◆ Task input
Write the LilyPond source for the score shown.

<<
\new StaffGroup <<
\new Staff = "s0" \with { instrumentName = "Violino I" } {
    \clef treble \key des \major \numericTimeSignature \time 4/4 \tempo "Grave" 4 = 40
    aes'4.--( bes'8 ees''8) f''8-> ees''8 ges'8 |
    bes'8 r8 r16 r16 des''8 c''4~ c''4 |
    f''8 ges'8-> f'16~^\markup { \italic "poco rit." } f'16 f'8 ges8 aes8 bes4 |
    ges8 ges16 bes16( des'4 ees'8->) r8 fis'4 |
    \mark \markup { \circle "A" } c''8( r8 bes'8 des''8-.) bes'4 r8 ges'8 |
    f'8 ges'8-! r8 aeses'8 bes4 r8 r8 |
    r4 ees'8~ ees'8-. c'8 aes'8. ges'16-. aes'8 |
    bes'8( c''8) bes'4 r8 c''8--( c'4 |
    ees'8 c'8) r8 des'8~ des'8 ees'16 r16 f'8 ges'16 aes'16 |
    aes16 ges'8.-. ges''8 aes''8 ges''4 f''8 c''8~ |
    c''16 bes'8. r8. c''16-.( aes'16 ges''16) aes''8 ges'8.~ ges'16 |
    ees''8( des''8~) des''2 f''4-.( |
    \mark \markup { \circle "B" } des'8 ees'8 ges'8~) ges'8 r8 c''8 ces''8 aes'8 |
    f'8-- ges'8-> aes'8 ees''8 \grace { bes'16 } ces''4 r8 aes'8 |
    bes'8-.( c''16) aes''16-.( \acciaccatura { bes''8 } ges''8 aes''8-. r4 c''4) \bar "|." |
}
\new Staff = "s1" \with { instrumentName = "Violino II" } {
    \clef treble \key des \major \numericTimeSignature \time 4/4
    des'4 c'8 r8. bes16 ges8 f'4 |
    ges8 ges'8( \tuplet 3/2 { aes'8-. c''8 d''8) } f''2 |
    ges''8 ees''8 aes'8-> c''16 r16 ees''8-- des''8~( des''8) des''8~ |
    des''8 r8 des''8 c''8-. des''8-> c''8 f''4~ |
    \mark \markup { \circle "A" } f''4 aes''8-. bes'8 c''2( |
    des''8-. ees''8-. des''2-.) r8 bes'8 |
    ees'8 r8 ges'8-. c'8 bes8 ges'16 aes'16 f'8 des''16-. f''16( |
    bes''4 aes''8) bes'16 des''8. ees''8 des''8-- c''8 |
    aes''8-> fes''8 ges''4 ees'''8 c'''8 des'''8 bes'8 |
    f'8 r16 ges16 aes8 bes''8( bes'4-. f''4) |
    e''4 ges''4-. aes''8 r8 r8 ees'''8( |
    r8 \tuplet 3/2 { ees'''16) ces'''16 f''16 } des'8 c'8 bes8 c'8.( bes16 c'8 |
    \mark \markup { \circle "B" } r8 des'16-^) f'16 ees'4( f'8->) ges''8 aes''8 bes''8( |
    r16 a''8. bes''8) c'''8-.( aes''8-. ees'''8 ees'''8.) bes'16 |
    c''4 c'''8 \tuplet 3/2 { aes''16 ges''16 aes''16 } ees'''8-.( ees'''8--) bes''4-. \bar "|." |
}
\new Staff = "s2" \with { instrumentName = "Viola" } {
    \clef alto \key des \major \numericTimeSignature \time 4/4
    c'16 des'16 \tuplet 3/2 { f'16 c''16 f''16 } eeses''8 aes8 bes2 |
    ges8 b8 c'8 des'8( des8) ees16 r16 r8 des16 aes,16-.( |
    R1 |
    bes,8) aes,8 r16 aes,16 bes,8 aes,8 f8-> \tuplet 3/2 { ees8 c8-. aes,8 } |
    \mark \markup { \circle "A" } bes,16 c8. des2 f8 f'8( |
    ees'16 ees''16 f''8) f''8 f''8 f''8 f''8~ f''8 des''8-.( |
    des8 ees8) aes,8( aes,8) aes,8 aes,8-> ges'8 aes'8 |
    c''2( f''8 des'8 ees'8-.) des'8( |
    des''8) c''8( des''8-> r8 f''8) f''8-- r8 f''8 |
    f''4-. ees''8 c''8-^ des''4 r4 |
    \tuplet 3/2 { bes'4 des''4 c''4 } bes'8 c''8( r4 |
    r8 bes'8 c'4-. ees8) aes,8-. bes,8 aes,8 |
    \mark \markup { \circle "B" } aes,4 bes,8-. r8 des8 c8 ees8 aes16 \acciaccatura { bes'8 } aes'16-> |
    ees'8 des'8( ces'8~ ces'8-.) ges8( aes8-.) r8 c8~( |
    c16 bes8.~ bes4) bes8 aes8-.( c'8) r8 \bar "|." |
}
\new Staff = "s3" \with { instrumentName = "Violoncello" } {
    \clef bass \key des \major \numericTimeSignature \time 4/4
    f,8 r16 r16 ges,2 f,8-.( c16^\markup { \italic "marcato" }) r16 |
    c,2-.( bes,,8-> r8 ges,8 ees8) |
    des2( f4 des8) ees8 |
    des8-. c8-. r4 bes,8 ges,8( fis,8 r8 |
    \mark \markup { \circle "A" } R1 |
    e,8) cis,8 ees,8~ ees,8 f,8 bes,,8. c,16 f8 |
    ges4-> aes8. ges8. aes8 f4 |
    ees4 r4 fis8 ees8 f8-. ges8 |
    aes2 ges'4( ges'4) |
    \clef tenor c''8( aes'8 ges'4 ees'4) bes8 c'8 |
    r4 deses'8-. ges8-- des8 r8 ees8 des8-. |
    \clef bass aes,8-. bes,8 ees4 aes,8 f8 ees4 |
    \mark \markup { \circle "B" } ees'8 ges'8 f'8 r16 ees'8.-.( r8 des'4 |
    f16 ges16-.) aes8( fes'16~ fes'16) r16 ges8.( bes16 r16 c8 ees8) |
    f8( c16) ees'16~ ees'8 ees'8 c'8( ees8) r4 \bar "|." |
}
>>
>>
--
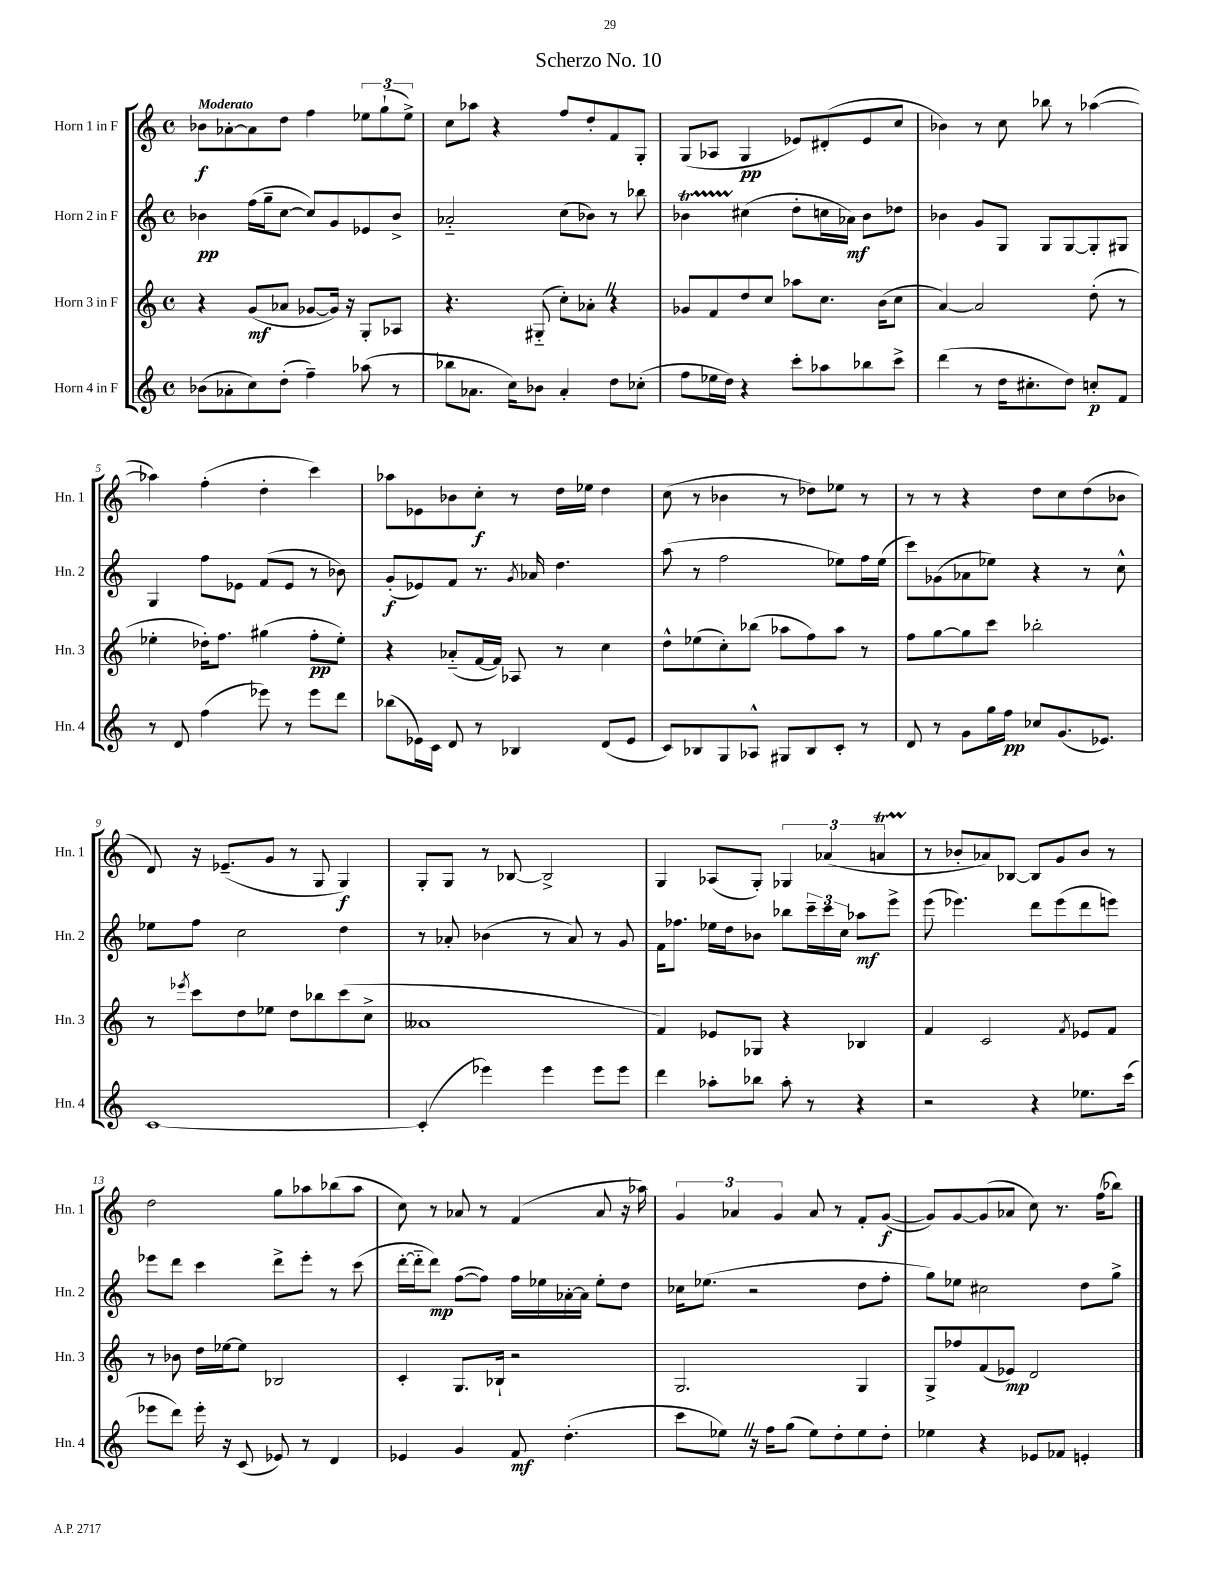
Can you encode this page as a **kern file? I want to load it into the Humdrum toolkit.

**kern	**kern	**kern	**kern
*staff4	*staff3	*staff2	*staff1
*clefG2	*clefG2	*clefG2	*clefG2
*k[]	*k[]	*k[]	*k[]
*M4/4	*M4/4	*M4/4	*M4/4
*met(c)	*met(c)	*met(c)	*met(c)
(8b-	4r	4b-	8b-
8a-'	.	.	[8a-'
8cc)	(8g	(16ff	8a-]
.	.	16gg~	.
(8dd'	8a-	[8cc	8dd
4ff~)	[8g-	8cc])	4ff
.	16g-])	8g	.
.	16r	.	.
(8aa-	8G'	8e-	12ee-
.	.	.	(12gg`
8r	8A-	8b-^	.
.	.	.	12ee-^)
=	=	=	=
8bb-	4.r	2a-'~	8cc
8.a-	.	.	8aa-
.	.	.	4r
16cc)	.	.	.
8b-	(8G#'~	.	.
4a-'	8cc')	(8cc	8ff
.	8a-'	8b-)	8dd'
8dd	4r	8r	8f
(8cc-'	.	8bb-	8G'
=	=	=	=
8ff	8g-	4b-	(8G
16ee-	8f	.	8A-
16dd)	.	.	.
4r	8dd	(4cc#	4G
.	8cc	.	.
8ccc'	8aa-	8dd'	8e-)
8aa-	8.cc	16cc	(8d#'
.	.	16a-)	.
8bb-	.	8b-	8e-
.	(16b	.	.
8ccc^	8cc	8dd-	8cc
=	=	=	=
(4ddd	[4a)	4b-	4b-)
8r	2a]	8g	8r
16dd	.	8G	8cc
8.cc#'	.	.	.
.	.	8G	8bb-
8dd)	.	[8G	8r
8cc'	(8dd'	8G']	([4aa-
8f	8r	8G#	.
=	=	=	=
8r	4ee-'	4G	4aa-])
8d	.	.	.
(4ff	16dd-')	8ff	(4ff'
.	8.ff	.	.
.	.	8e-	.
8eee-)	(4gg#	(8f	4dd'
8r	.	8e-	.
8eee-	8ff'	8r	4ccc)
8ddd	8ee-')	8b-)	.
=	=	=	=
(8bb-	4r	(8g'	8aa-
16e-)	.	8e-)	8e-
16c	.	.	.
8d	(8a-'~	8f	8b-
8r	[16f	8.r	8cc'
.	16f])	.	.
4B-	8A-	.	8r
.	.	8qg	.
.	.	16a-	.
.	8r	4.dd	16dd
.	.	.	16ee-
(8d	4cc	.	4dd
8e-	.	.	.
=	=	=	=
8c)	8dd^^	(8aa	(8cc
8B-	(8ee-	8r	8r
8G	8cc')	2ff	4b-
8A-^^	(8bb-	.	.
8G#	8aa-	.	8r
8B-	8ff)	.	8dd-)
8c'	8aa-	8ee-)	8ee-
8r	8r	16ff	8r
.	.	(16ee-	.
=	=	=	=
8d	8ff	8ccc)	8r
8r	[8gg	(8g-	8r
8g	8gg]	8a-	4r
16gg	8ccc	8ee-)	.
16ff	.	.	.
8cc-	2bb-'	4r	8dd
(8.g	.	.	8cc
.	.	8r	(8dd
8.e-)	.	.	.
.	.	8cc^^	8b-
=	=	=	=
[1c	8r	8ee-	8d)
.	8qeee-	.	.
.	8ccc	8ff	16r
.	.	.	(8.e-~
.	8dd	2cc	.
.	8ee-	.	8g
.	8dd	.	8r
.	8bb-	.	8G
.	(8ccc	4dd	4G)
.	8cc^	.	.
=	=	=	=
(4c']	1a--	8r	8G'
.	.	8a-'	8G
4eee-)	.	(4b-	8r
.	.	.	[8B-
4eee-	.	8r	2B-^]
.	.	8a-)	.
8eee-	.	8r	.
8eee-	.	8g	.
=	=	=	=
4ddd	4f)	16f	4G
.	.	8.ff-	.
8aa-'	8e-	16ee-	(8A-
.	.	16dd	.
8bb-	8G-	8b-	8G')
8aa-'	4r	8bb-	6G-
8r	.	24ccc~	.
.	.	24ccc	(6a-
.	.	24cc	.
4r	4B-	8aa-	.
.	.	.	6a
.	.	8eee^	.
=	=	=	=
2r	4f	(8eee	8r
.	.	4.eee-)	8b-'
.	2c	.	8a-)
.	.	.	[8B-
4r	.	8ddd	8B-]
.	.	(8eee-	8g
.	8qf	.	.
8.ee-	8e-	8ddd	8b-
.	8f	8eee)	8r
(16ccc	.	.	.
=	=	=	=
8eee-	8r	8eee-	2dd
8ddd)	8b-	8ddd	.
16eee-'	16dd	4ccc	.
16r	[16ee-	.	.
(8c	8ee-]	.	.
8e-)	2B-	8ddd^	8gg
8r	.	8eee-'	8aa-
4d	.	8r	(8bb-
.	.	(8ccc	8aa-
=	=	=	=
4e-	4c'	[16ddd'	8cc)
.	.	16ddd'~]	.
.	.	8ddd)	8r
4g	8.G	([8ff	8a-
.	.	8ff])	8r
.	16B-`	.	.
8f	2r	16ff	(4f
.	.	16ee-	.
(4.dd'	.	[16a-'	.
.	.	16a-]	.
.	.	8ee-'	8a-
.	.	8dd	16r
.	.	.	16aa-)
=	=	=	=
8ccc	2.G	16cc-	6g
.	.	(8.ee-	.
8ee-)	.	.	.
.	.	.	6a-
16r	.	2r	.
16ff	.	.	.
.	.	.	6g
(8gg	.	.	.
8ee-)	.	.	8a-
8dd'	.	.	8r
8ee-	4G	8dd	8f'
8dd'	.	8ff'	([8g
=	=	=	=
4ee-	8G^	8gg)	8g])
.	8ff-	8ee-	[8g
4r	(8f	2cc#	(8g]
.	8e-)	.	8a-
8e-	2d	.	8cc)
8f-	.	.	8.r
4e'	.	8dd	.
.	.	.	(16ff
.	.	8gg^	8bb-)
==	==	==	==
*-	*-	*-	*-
--
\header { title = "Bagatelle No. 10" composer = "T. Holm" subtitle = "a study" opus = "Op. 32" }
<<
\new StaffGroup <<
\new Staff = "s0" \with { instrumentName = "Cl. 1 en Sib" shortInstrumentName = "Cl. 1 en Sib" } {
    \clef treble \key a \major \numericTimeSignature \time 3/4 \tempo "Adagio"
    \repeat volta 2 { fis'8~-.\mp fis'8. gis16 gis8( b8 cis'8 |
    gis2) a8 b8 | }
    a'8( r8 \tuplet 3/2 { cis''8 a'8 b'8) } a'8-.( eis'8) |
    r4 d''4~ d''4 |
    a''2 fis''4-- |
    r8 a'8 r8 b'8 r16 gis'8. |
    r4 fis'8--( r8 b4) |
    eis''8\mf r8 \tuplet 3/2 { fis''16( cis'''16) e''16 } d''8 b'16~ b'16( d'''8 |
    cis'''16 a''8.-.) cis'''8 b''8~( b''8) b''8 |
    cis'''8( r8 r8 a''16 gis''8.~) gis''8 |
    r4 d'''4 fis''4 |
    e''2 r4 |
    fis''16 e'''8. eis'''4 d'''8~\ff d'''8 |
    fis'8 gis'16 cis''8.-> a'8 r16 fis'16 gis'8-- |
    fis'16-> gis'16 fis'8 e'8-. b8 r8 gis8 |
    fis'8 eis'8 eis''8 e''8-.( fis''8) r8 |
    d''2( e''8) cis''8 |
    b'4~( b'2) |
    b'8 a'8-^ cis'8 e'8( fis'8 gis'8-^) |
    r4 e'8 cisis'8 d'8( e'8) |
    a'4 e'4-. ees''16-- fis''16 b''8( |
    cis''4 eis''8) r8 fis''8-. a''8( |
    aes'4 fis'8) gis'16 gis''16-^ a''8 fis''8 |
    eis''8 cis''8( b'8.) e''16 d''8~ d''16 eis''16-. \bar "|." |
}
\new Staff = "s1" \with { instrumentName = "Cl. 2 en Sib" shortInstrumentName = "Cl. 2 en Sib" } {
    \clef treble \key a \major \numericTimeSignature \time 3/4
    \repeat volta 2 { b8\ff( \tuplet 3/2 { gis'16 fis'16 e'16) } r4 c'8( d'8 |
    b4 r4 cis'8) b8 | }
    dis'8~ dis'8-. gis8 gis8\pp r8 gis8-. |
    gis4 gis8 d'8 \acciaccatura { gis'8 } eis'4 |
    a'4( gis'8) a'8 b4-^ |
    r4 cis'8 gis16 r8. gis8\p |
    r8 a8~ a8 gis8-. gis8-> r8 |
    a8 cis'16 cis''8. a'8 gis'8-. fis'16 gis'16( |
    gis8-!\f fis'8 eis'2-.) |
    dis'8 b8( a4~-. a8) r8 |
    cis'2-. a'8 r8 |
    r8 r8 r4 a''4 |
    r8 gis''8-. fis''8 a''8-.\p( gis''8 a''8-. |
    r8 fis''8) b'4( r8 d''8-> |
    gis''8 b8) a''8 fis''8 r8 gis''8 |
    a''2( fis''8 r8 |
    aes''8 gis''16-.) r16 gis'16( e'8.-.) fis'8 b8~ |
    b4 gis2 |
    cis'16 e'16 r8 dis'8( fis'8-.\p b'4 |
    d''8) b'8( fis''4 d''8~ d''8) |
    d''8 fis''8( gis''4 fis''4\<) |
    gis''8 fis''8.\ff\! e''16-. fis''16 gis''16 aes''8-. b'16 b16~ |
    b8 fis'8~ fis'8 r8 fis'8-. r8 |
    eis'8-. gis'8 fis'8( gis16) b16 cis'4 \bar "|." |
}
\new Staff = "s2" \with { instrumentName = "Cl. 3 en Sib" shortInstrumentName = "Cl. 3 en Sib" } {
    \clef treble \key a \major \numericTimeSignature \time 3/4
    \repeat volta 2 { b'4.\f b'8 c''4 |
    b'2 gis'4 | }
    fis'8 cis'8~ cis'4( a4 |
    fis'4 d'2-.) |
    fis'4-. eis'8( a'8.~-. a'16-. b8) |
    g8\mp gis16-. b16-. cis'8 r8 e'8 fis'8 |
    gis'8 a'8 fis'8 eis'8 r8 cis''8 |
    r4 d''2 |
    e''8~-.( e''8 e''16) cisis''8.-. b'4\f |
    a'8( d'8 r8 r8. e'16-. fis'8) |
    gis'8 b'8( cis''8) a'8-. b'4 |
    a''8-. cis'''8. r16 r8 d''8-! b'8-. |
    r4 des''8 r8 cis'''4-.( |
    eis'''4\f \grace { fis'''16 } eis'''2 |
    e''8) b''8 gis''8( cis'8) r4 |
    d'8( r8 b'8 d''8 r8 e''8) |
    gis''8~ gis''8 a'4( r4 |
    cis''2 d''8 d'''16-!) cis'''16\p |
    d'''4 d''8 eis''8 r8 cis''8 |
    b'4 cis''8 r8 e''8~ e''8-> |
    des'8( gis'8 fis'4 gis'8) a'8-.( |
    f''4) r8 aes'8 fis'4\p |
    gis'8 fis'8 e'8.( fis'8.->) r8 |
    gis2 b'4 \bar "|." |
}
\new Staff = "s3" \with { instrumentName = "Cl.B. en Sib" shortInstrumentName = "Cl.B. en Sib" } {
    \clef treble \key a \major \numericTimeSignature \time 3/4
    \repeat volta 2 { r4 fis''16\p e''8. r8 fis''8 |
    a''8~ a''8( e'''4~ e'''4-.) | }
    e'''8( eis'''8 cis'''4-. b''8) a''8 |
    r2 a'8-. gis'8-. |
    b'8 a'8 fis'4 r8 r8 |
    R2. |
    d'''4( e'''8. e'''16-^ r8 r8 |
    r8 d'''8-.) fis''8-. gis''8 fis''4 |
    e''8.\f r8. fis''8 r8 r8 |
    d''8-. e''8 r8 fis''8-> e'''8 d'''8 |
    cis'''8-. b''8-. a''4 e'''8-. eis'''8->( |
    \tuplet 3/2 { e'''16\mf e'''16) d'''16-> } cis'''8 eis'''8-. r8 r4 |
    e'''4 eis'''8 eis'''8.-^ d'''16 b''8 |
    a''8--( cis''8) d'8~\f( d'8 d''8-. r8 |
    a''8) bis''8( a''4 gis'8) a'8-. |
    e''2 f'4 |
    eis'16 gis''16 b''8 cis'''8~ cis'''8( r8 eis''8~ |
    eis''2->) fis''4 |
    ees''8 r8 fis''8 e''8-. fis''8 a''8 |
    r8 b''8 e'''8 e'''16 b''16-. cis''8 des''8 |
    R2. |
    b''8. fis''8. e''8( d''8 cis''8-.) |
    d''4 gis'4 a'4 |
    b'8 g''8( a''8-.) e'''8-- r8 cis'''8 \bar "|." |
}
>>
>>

◆ Task description
Return every line of the items that contains the string "major".

◆ Output for this exercise
    \clef treble \key des \major \numericTimeSignature \time 4/4 \tempo "Grave" 4 = 40
    \clef treble \key des \major \numericTimeSignature \time 4/4
    \clef alto \key des \major \numericTimeSignature \time 4/4
    \clef bass \key des \major \numericTimeSignature \time 4/4
    \clef treble \key a \major \numericTimeSignature \time 3/4 \tempo "Adagio"
    \clef treble \key a \major \numericTimeSignature \time 3/4
    \clef treble \key a \major \numericTimeSignature \time 3/4
    \clef treble \key a \major \numericTimeSignature \time 3/4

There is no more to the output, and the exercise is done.